Exercise directions |
Could you set down exactly the lines in the records below between the line holding "(582, 134) = (679, 333): orange" and the line holding "(926, 443) = (772, 813): yellow", inclusive?

Data in this exercise |
◆ ◆ ◆ ◆ ◆

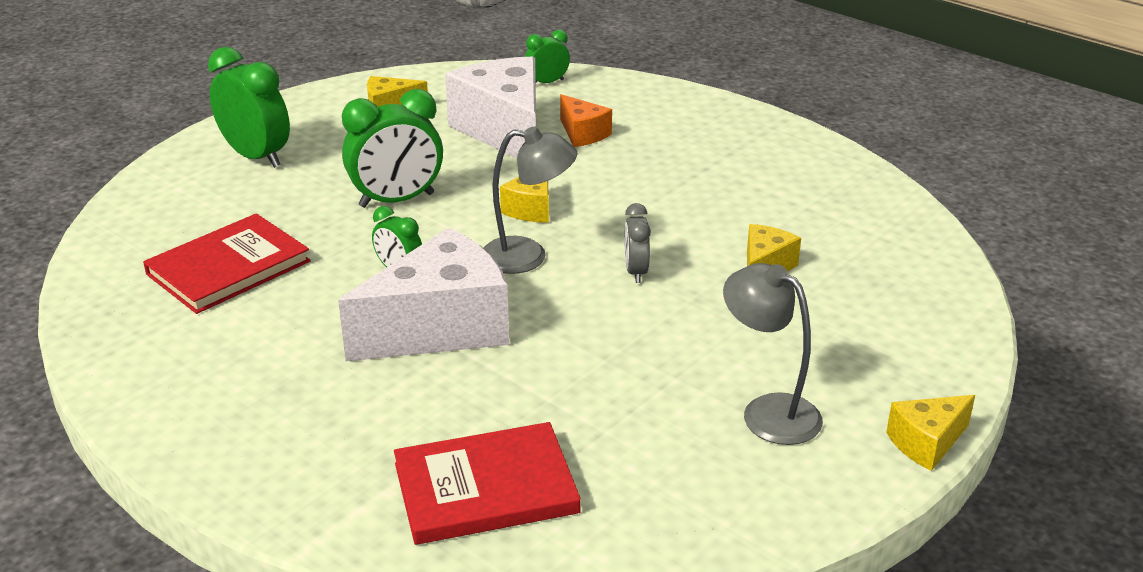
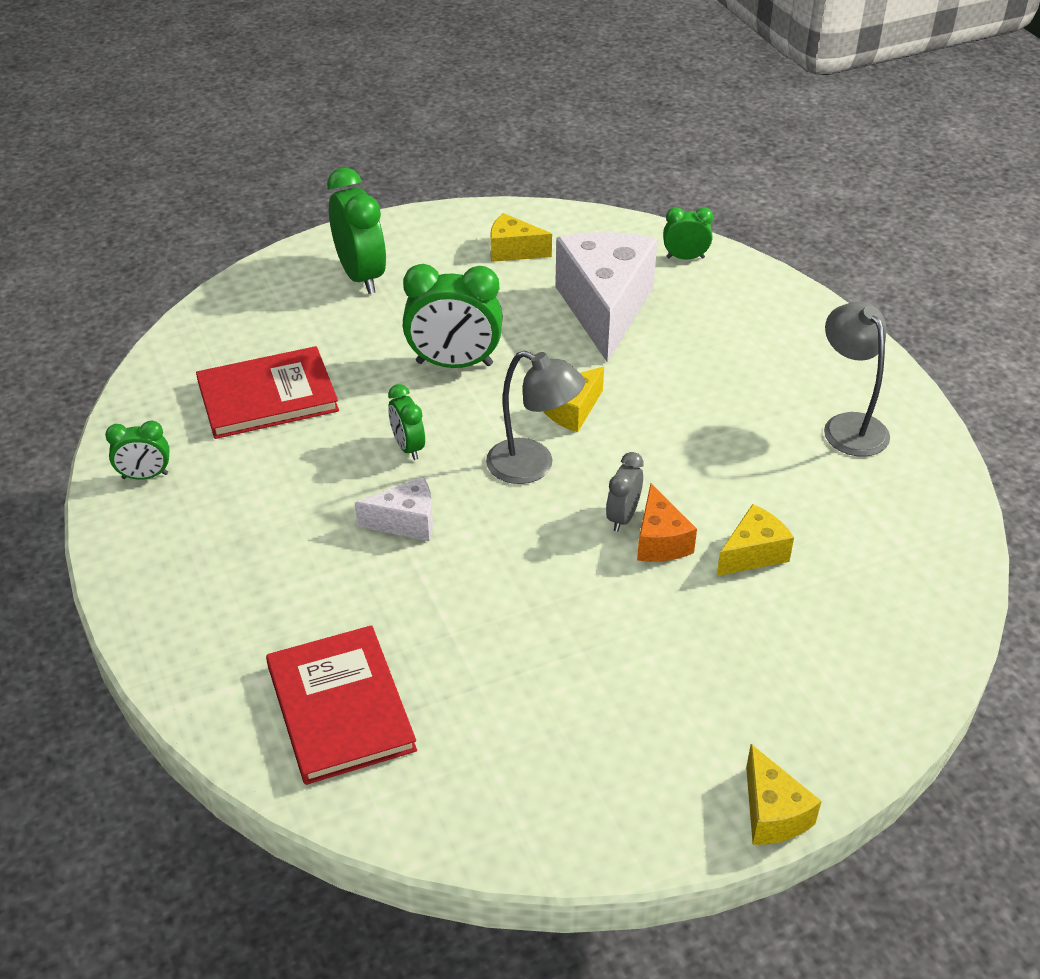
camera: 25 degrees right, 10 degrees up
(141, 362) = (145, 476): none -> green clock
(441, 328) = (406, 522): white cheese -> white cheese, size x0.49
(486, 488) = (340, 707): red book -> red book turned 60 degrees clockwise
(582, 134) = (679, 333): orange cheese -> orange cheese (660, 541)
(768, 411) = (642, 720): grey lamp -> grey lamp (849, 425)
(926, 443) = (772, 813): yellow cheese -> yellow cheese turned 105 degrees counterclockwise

◆ ◆ ◆ ◆ ◆

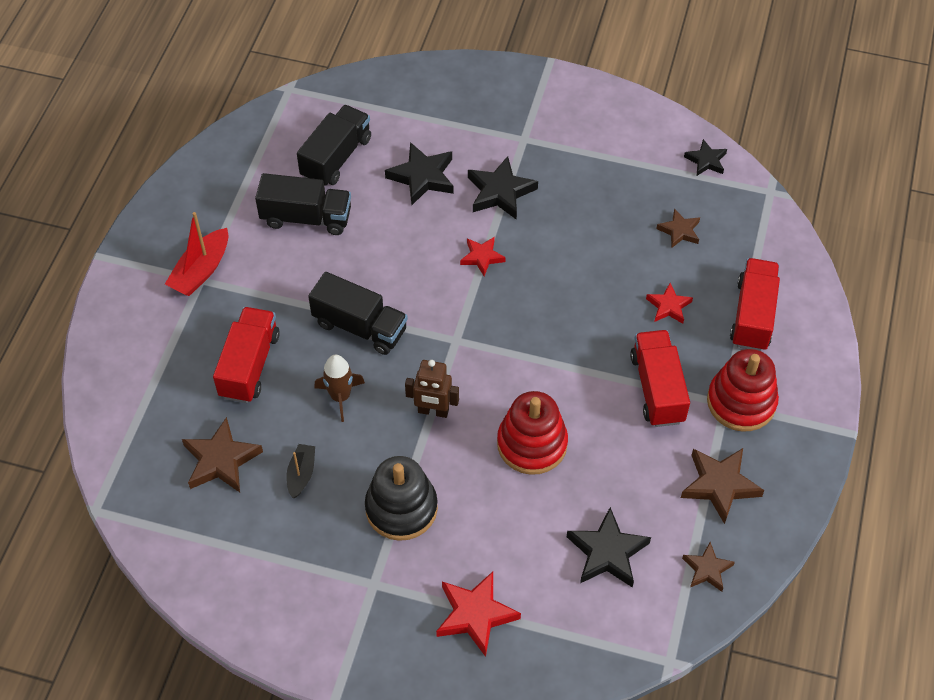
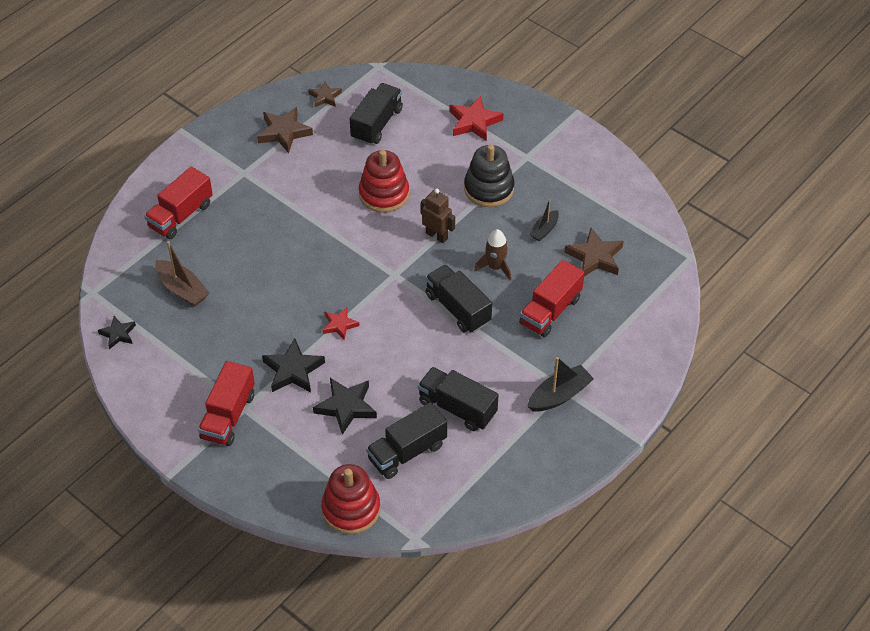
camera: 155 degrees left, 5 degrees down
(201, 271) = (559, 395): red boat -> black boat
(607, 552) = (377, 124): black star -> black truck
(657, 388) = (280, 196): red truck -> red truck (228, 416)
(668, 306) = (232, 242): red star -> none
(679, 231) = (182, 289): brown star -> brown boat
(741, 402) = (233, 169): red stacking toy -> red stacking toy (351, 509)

◆ ◆ ◆ ◆ ◆

Written answer |
(582, 134) = (679, 333): orange cheese -> orange cheese (660, 541)
(768, 411) = (642, 720): grey lamp -> grey lamp (849, 425)
(926, 443) = (772, 813): yellow cheese -> yellow cheese turned 105 degrees counterclockwise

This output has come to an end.